INFORMATION GIVEN:

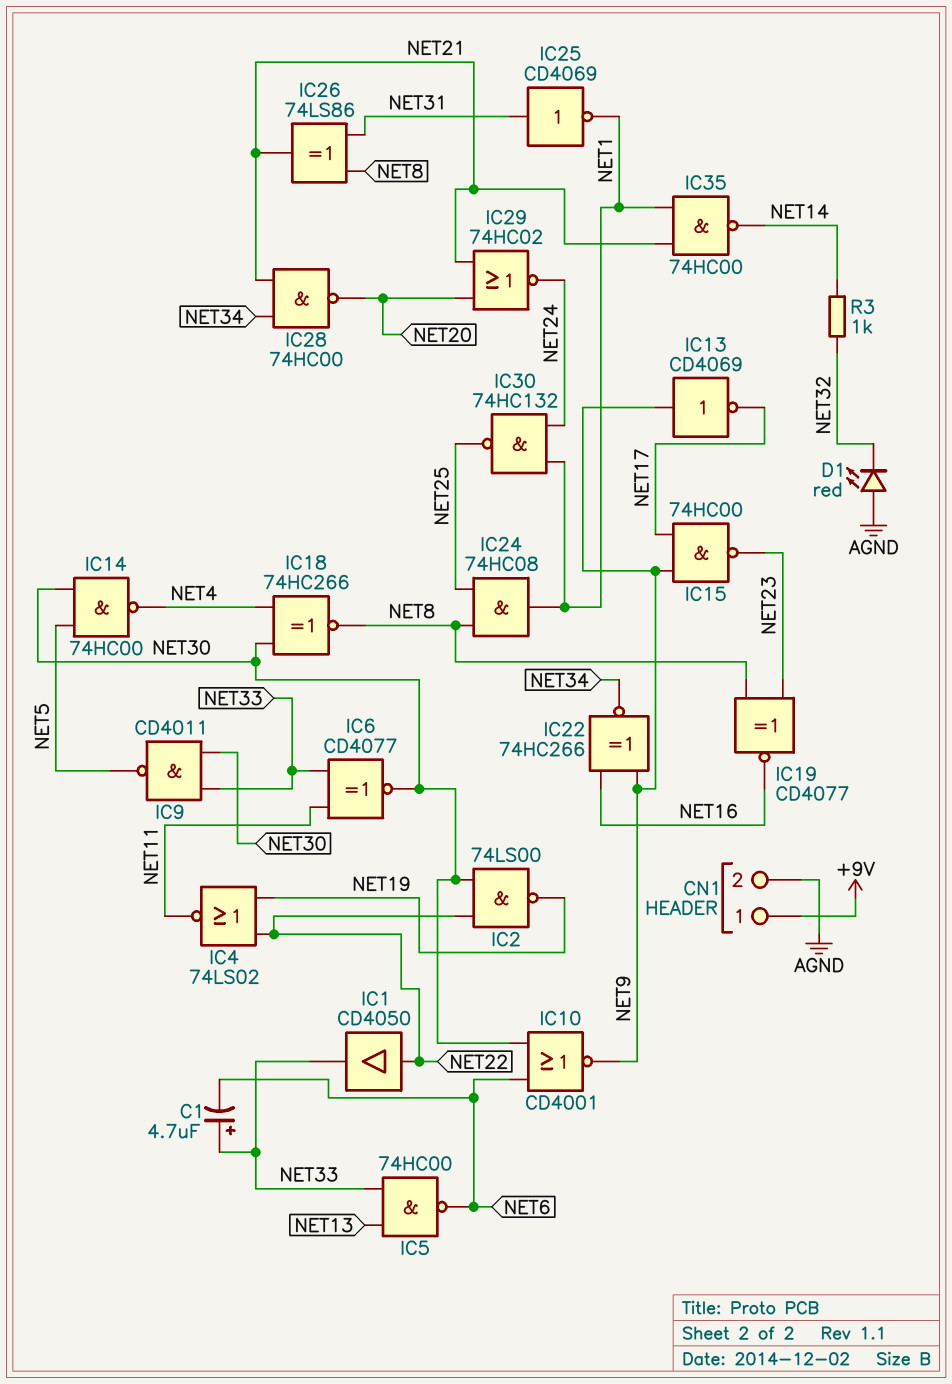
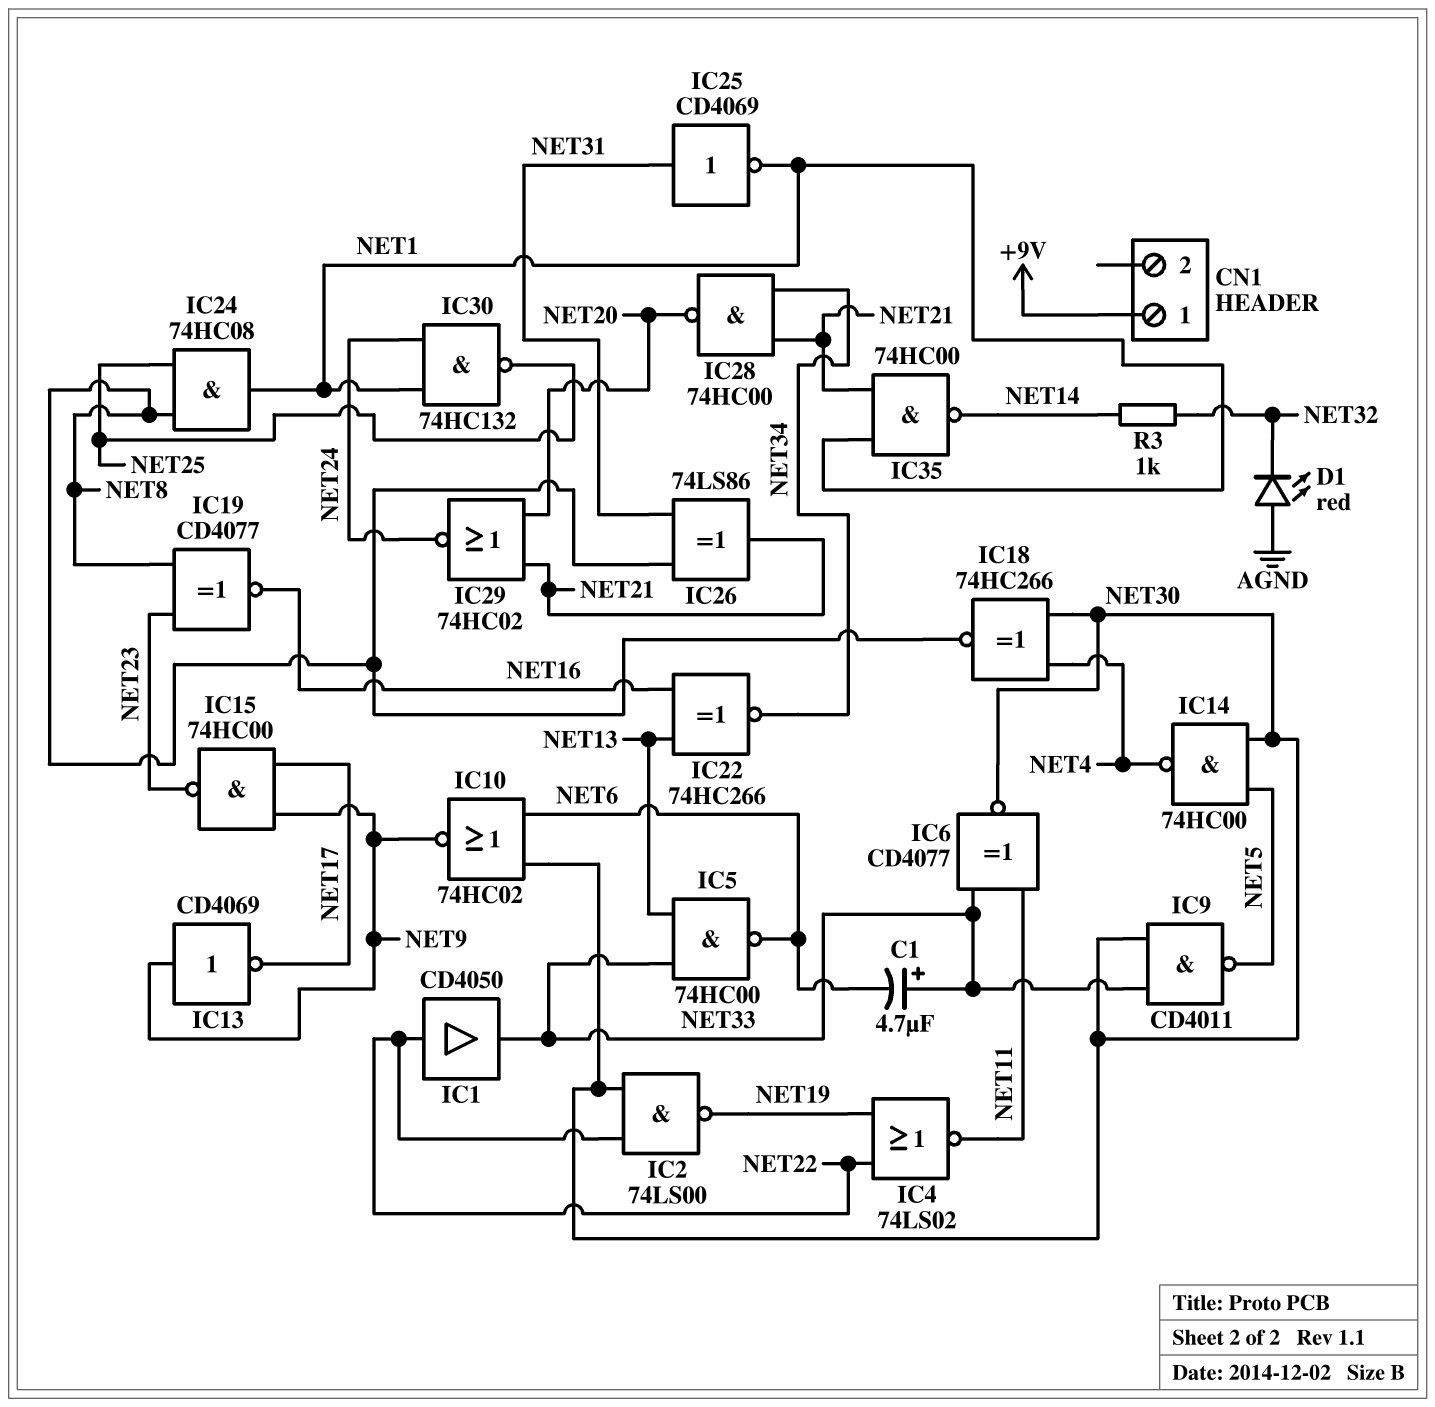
CN1 pin 2: AGND -> none
IC10: NOR CD4001 (in NET6, in NET30, out NET9) -> NOR 74HC02 (in NET6, in NET30, out NET9)
IC22: XNOR 74HC266 (in NET9, in NET16, out NET34) -> XNOR 74HC266 (in NET13, in NET16, out NET34)

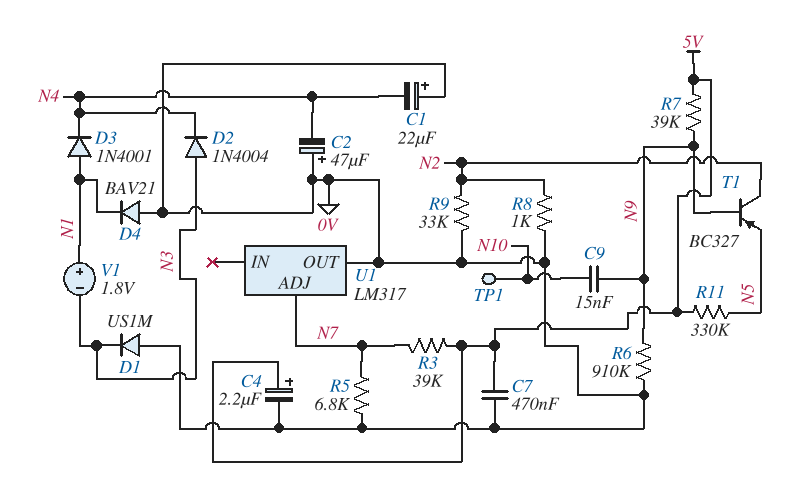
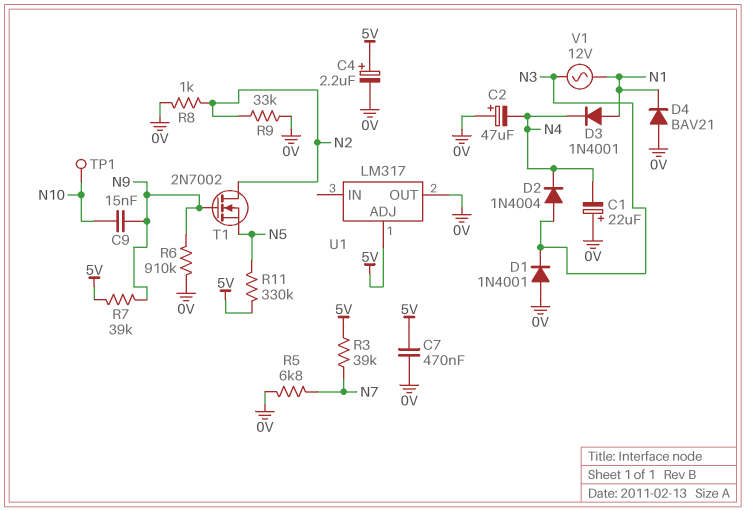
D1: diode US1M (A 0V, K N3) -> diode 1N4001 (A 0V, K N3)
T1: PNP BC327 (B N9, C N2, E N5) -> NMOS 2N7002 (G N9, D N2, S N5)
U1 pin ADJ: N7 -> 5V
V1: 1.8V (plus N1, minus N3) -> AC 12V (N1, N3)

PROBLEM DESCRIPTION:
Repeat the material exactly. Skip the images.

TASK SOLUTION:
CN1 pin 2: AGND -> none
IC10: NOR CD4001 (in NET6, in NET30, out NET9) -> NOR 74HC02 (in NET6, in NET30, out NET9)
IC22: XNOR 74HC266 (in NET9, in NET16, out NET34) -> XNOR 74HC266 (in NET13, in NET16, out NET34)

D1: diode US1M (A 0V, K N3) -> diode 1N4001 (A 0V, K N3)
T1: PNP BC327 (B N9, C N2, E N5) -> NMOS 2N7002 (G N9, D N2, S N5)
U1 pin ADJ: N7 -> 5V
V1: 1.8V (plus N1, minus N3) -> AC 12V (N1, N3)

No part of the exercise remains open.